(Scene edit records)
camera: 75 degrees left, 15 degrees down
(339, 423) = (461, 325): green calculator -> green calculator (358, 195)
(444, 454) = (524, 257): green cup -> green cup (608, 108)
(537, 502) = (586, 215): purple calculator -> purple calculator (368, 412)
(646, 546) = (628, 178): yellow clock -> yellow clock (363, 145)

**WORK REQUEST**
Starting at the line with "(339, 423) = (461, 325): green", copy each line through the end of the data, both ends included, and give nothing else.

**COMPLETED TASK**
(339, 423) = (461, 325): green calculator -> green calculator (358, 195)
(444, 454) = (524, 257): green cup -> green cup (608, 108)
(537, 502) = (586, 215): purple calculator -> purple calculator (368, 412)
(646, 546) = (628, 178): yellow clock -> yellow clock (363, 145)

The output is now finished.